Scene difference descriptions:
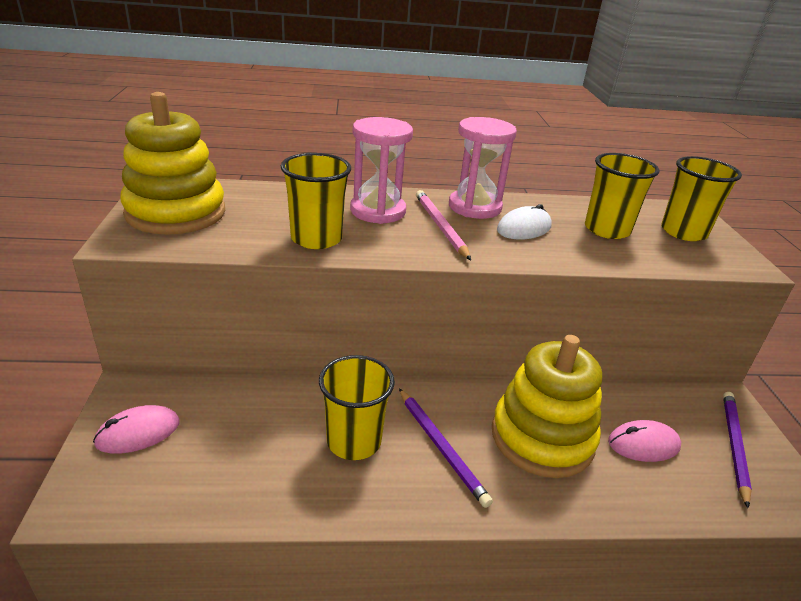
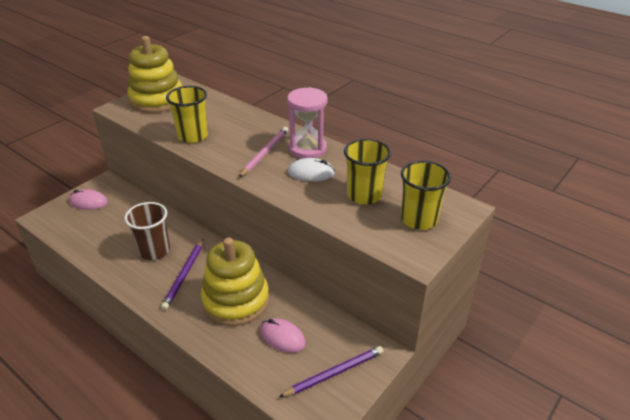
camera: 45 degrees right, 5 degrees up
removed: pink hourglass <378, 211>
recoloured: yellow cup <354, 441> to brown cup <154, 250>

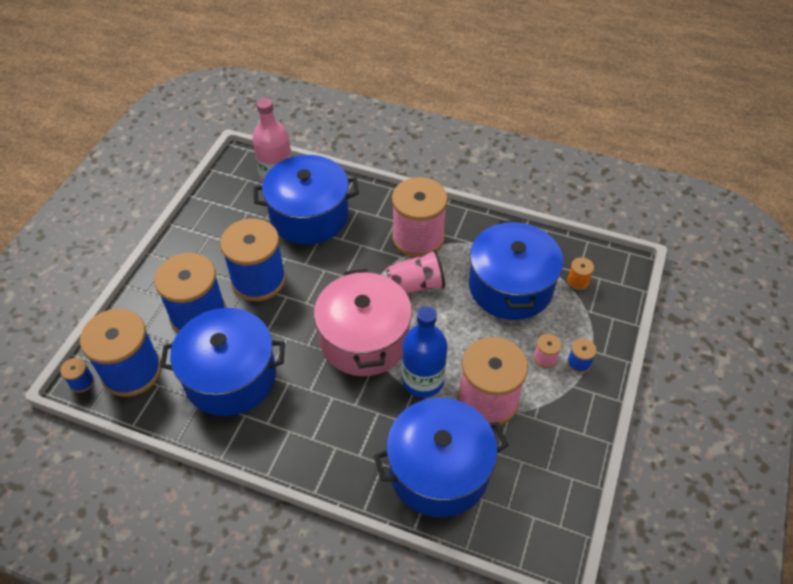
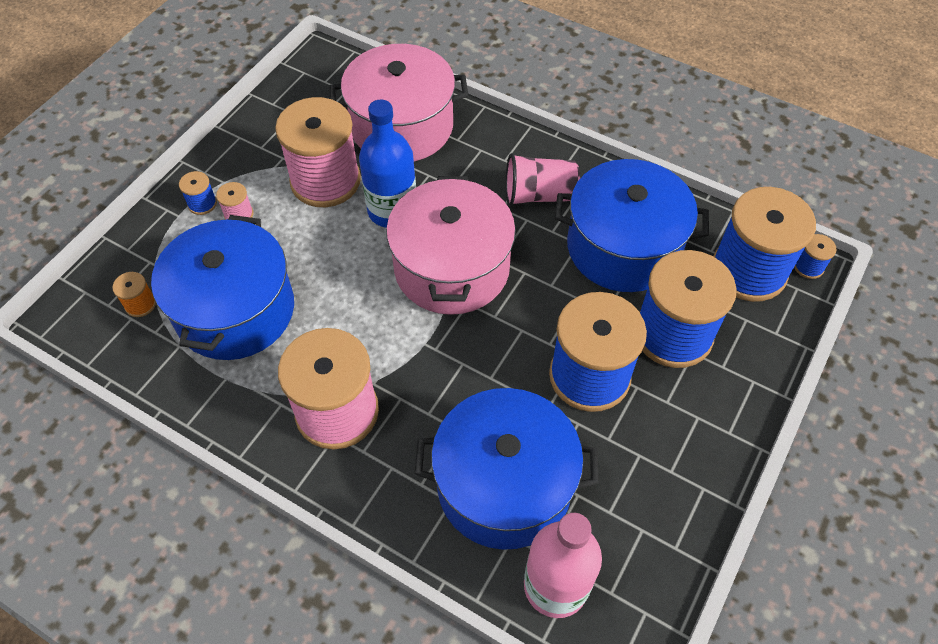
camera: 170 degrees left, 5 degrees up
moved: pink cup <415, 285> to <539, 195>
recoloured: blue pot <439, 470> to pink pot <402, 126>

What this task involves: Looking through the data above, copy out each line in which the string "pink" occurs.

Response box:
removed: pink hourglass <378, 211>
moved: pink cup <415, 285> to <539, 195>
recoloured: blue pot <439, 470> to pink pot <402, 126>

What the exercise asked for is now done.